The task: Without including the pictures, copy out every line below.

Data listing:
- Opening Delimiter -

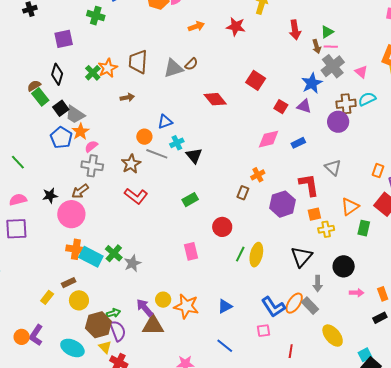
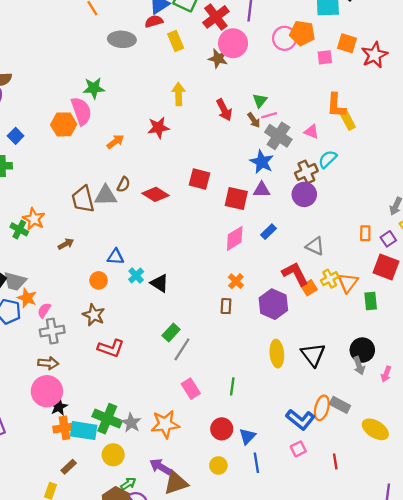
brown trapezoid: (138, 62) -> (83, 199), moved
gray triangle: (173, 68) -> (106, 196), turned 35
red diamond: (215, 99) -> (155, 194), moved
red square: (281, 107) -> (236, 199), size x1.5
blue triangle: (165, 122) -> (116, 257), turned 42
gray line: (157, 154) -> (182, 349), moved, turned -60
brown arrow: (80, 191) -> (48, 363), turned -120
black star: (50, 196) -> (59, 407), moved
orange square: (314, 214) -> (309, 288), moved
red circle: (222, 227) -> (222, 429), moved
yellow cross: (326, 229) -> (330, 279), moved
green cross: (114, 253) -> (107, 419), size x1.4
green line: (240, 254) -> (232, 386), moved
yellow ellipse: (256, 255) -> (277, 354), moved
gray arrow: (318, 284) -> (359, 366), moved
pink arrow: (357, 293) -> (386, 374), turned 128
yellow circle: (79, 300) -> (113, 455), moved
yellow circle: (163, 300) -> (218, 465), moved
orange star: (186, 306) -> (165, 424), moved
blue line: (225, 346) -> (256, 463), moved, turned 60

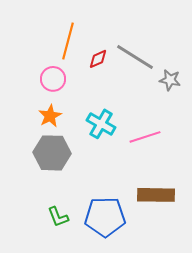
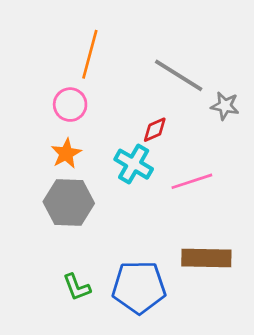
red diamond: (98, 59) -> (155, 130), moved

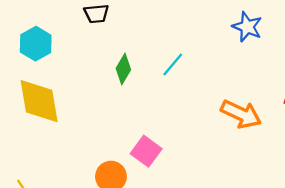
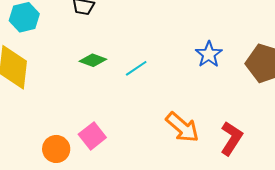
green diamond: (123, 69) -> (93, 60), turned 64

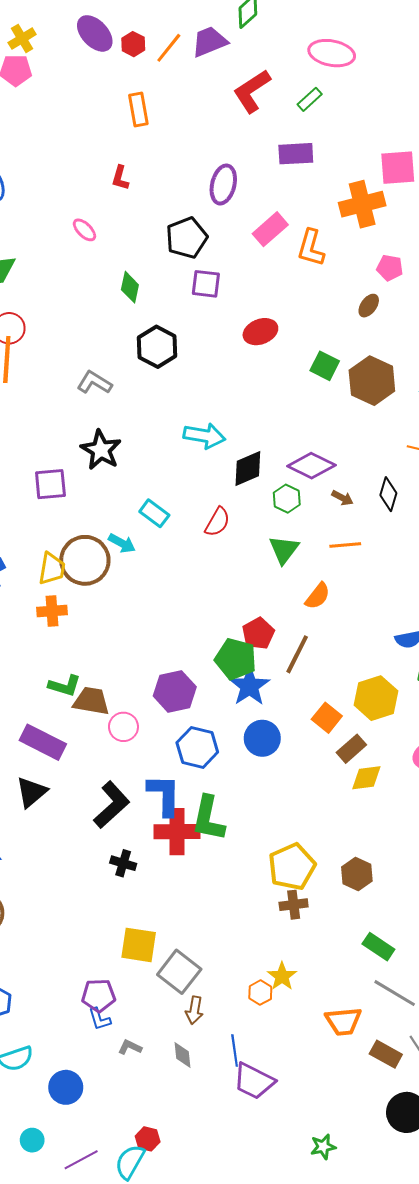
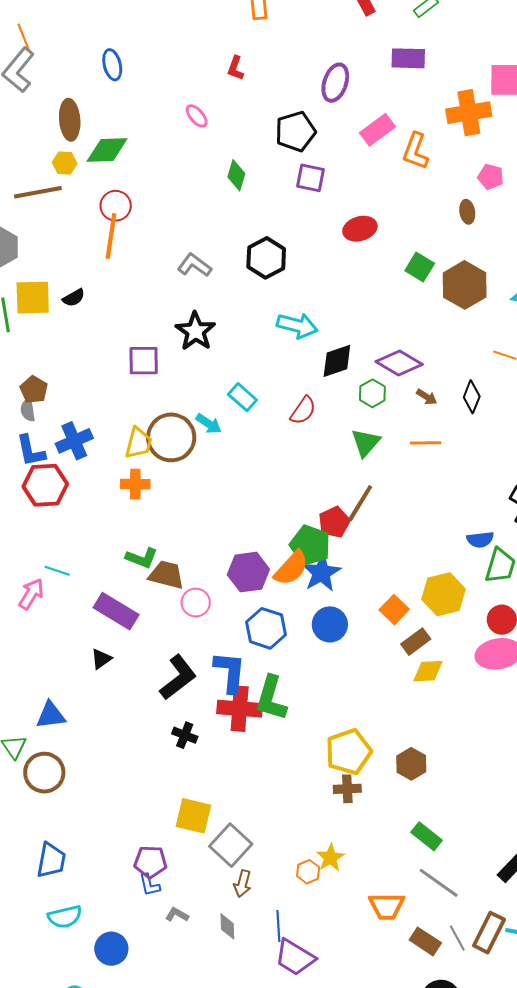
brown ellipse: (369, 306) -> (467, 212), turned -50
black hexagon: (157, 347) -> (266, 258), moved
orange semicircle: (318, 596) -> (291, 568), moved, size x1.4
brown line: (297, 654) -> (360, 503), moved
black triangle: (32, 792) -> (101, 659), size x0.7

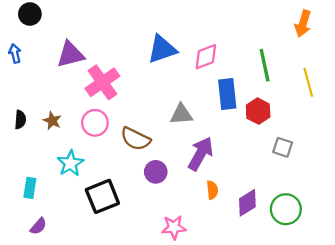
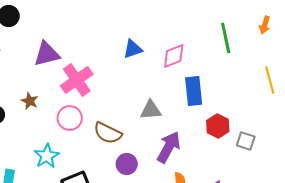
orange arrow: (303, 24) -> (265, 25), size x0.7
blue triangle: (162, 49) -> (133, 49), size x0.7
green line: (265, 65) -> (226, 38), moved
red hexagon: (258, 111) -> (218, 126), moved
brown star: (52, 121) -> (30, 101), moved

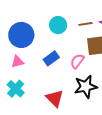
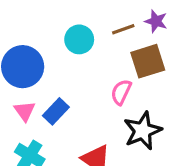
blue rectangle: (51, 58) -> (56, 111), moved
pink triangle: (17, 62) -> (25, 111), turned -40

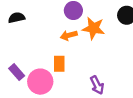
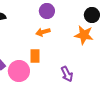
orange star: (94, 28) -> (84, 35), moved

- Closing Delimiter -

Answer to the exercise:
brown trapezoid: (138, 62) -> (83, 199), moved
gray triangle: (173, 68) -> (106, 196), turned 35
red diamond: (215, 99) -> (155, 194), moved
red square: (281, 107) -> (236, 199), size x1.5
blue triangle: (165, 122) -> (116, 257), turned 42
gray line: (157, 154) -> (182, 349), moved, turned -60
brown arrow: (80, 191) -> (48, 363), turned -120
black star: (50, 196) -> (59, 407), moved
orange square: (314, 214) -> (309, 288), moved
red circle: (222, 227) -> (222, 429), moved
yellow cross: (326, 229) -> (330, 279), moved
green cross: (114, 253) -> (107, 419), size x1.4
green line: (240, 254) -> (232, 386), moved
yellow ellipse: (256, 255) -> (277, 354), moved
gray arrow: (318, 284) -> (359, 366), moved
pink arrow: (357, 293) -> (386, 374), turned 128
yellow circle: (79, 300) -> (113, 455), moved
yellow circle: (163, 300) -> (218, 465), moved
orange star: (186, 306) -> (165, 424), moved
blue line: (225, 346) -> (256, 463), moved, turned 60

red diamond: (98, 59) -> (155, 130), moved

green diamond: (123, 69) -> (93, 60), turned 64

brown ellipse: (369, 306) -> (467, 212), turned -50
black hexagon: (157, 347) -> (266, 258), moved
orange semicircle: (318, 596) -> (291, 568), moved, size x1.4
brown line: (297, 654) -> (360, 503), moved
black triangle: (32, 792) -> (101, 659), size x0.7

orange arrow: (303, 24) -> (265, 25), size x0.7
blue triangle: (162, 49) -> (133, 49), size x0.7
green line: (265, 65) -> (226, 38), moved
red hexagon: (258, 111) -> (218, 126), moved
brown star: (52, 121) -> (30, 101), moved

blue rectangle: (51, 58) -> (56, 111), moved
pink triangle: (17, 62) -> (25, 111), turned -40

orange star: (94, 28) -> (84, 35), moved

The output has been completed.